▸ What the task asks
Exact copy, pictures omitted: the line holding "tree (red) (no." and every line after it down to the end of the entries.

▸ Data supplied
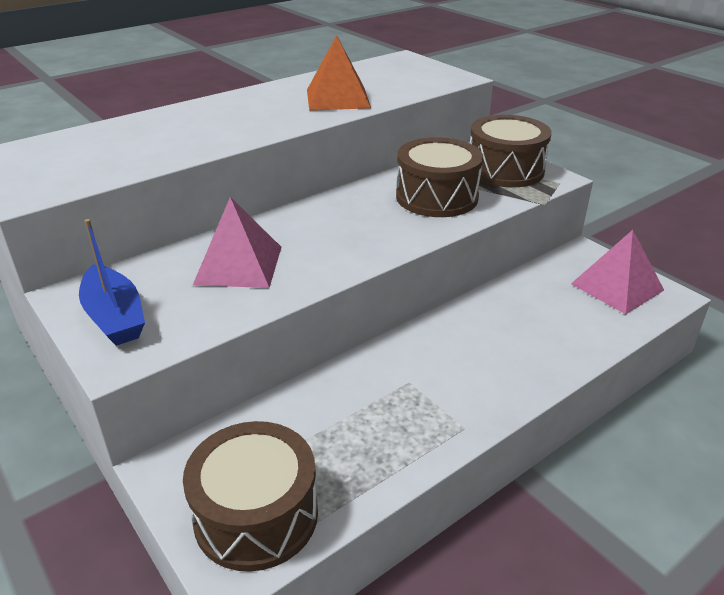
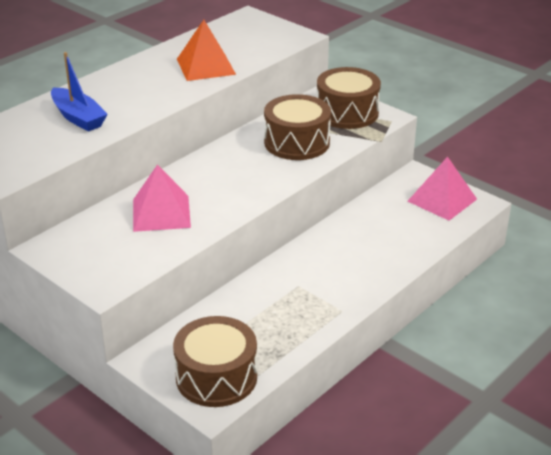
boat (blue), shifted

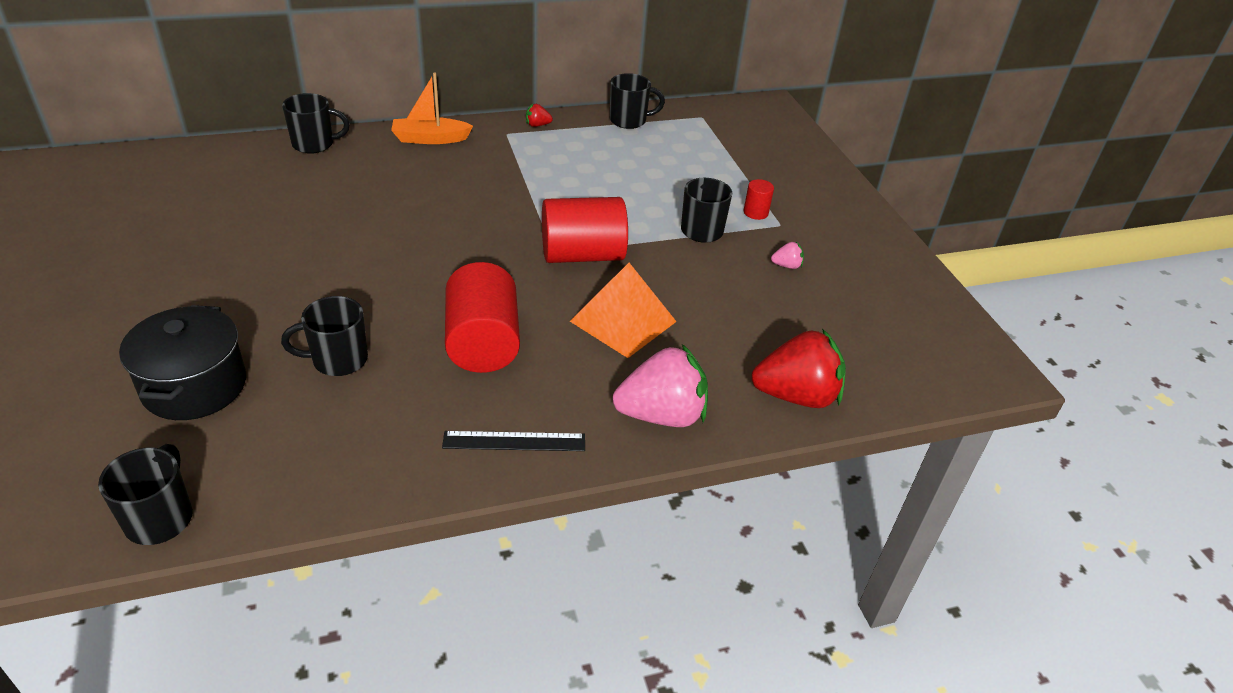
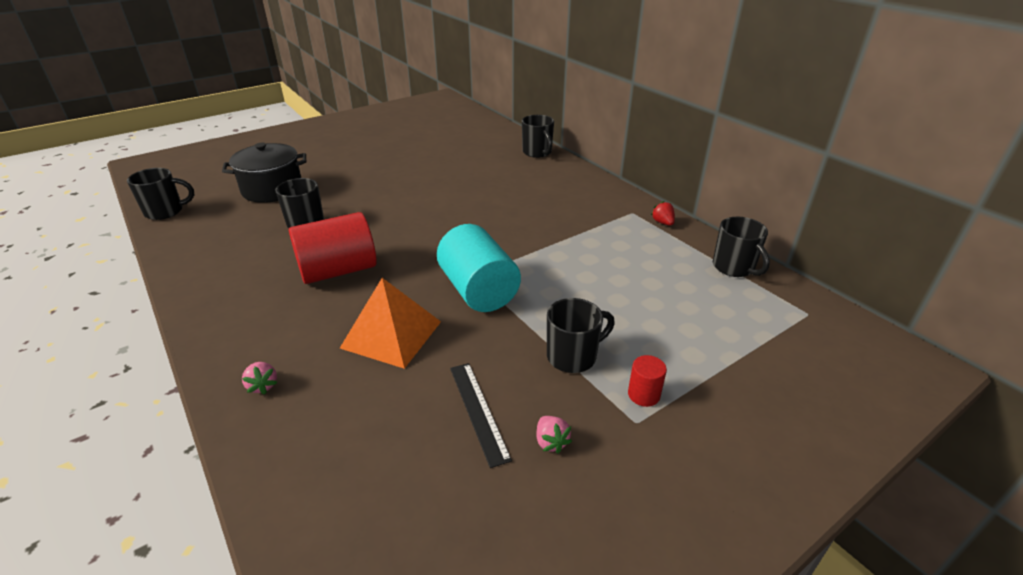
boat (orange) => nothing
strawberry (red) (no. 2 from left) => nothing
ruler (black), shifted
cylinder (red) (no. 2 from left) => cylinder (turquoise)
strawberry (pink) (no. 1 from left), x0.42

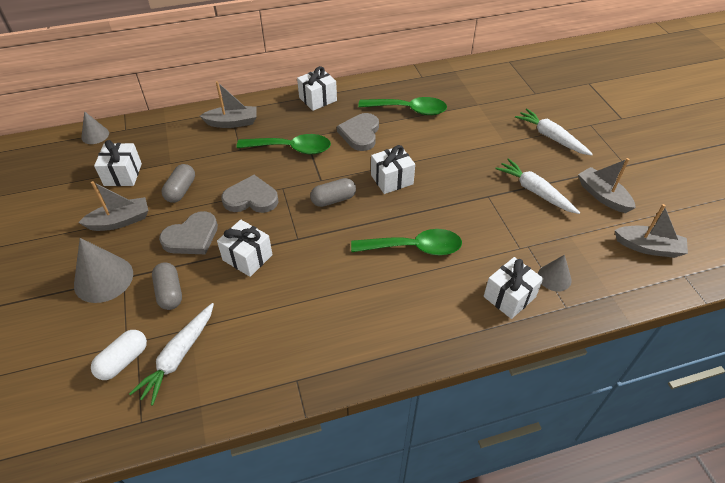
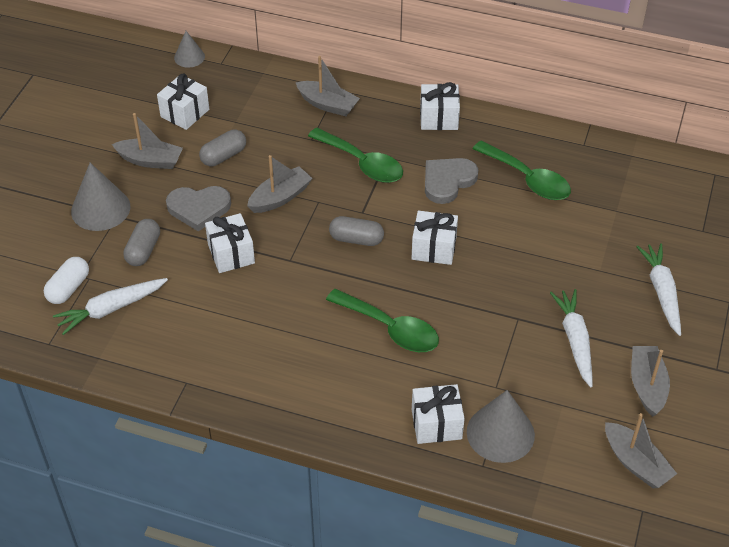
heart (grey) (no. 2 from left) => boat (grey) (no. 2 from left)
capsule (white), 45 degrees counterclockwise
cone (grey) (no. 3 from left), x1.72

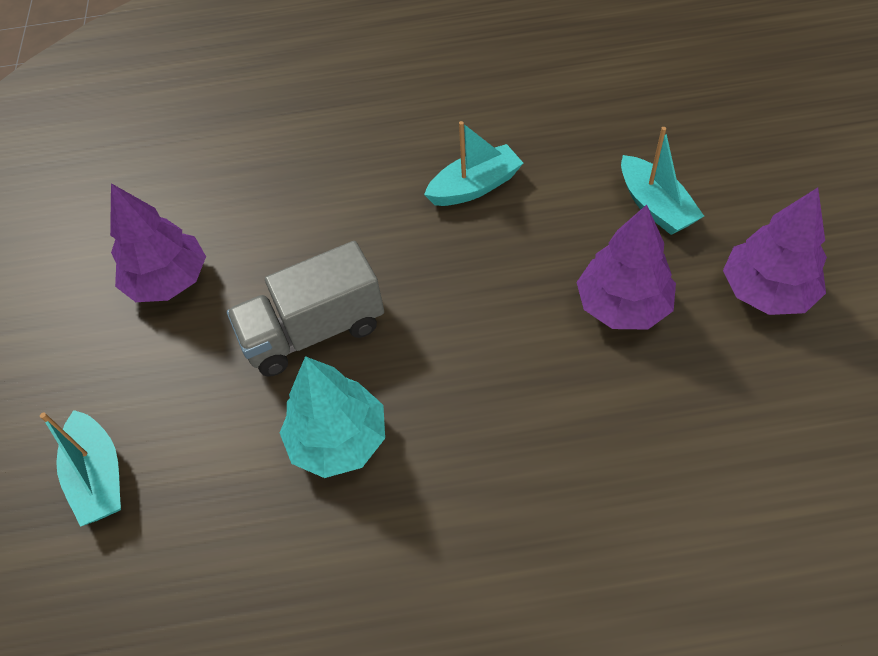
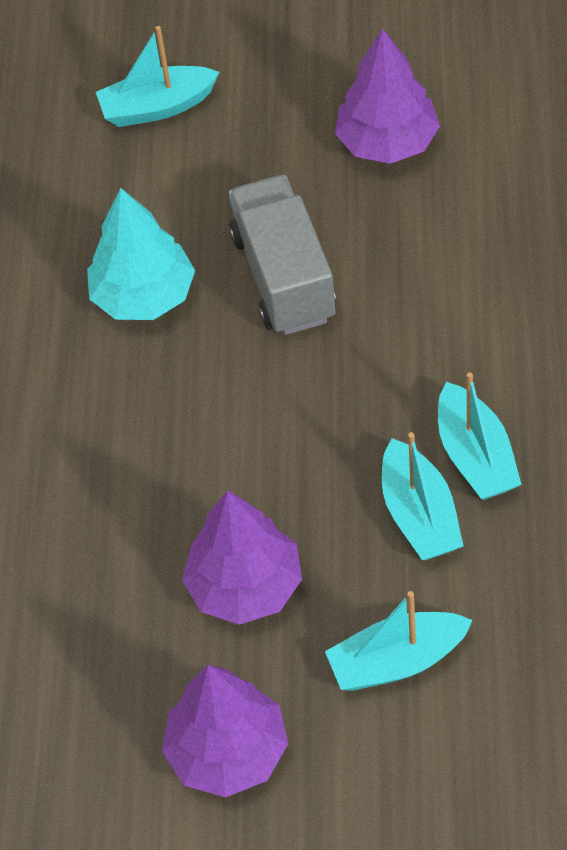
nothing => boat (turquoise) (no. 3 from left)

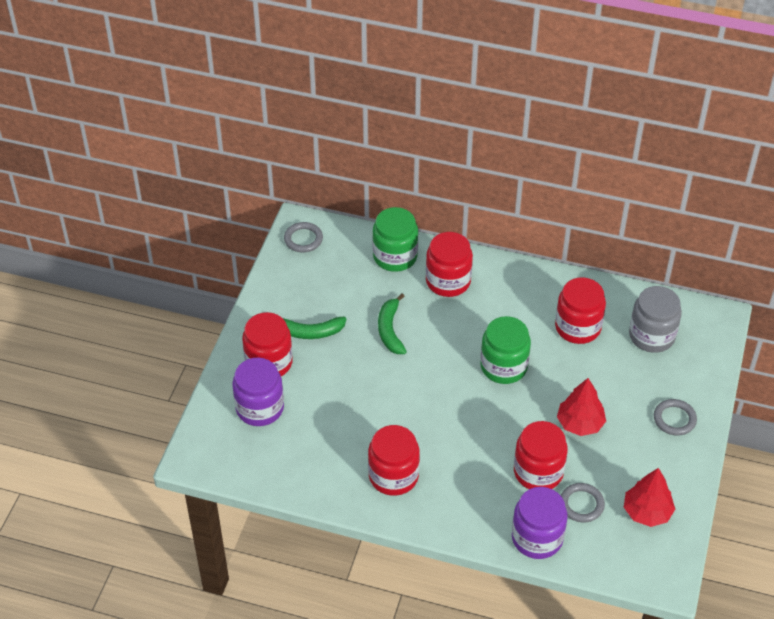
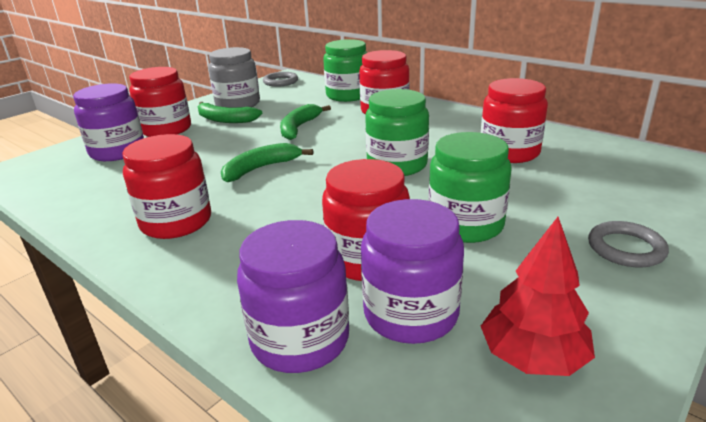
nothing => banana (green) (no. 2 from left)
jar (grey), shifted
tree (red) (no. 1 from left) => jar (green) (no. 3 from left)
ring (grey) (no. 2 from left) => jar (purple) (no. 3 from left)

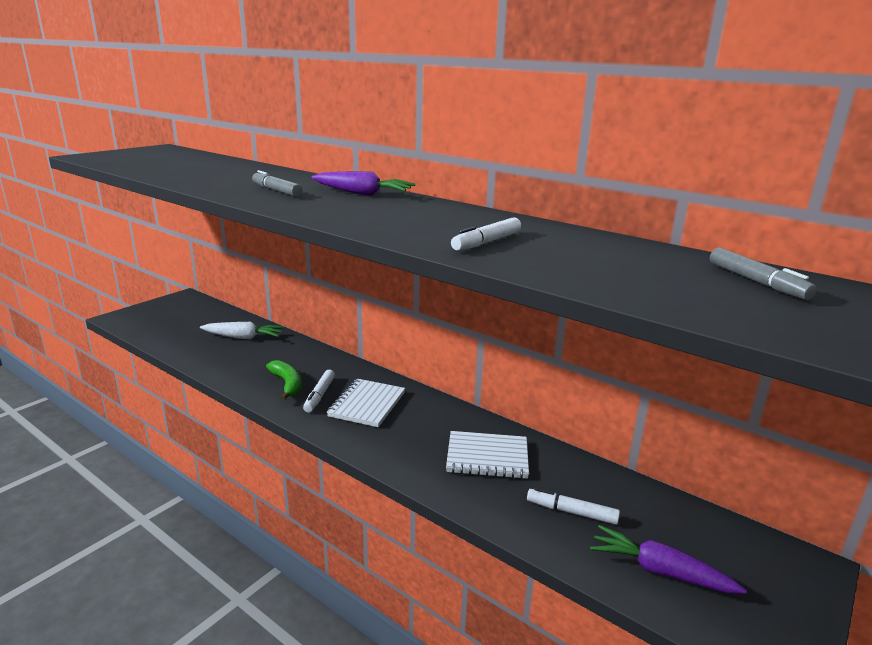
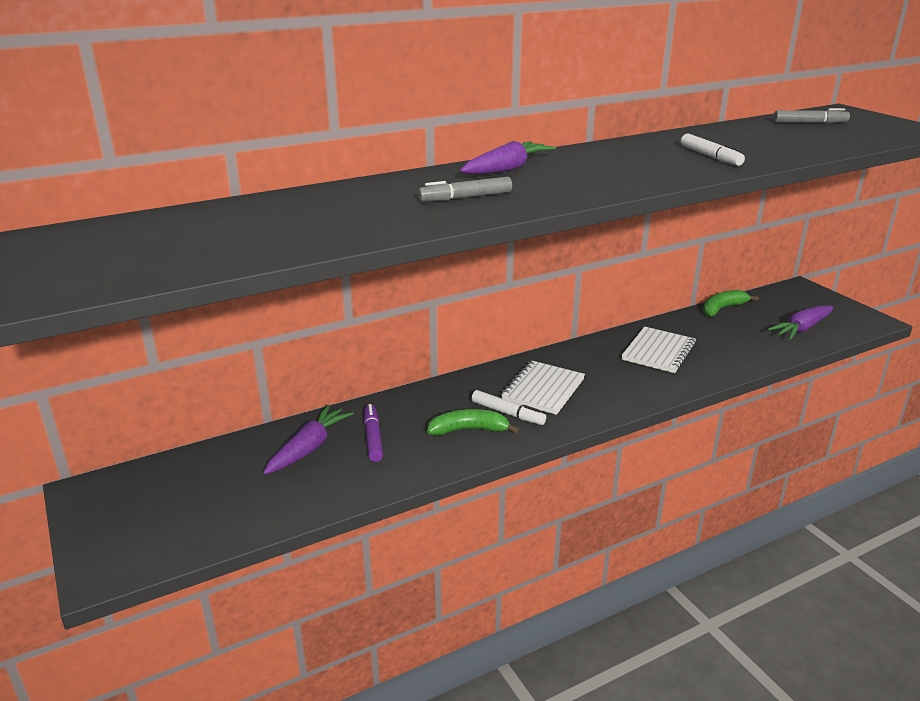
marker (white) (no. 3 from left) => nothing
nothing => marker (purple)
nothing => banana (green) (no. 2 from left)
carrot (white) => carrot (purple) (no. 1 from left)
notebook (white) (no. 1 from left), 75 degrees clockwise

▸ Task answer
tree (red) (no. 1 from left) => jar (green) (no. 3 from left)
ring (grey) (no. 2 from left) => jar (purple) (no. 3 from left)

marker (white) (no. 3 from left) => nothing
nothing => marker (purple)
nothing => banana (green) (no. 2 from left)
carrot (white) => carrot (purple) (no. 1 from left)
notebook (white) (no. 1 from left), 75 degrees clockwise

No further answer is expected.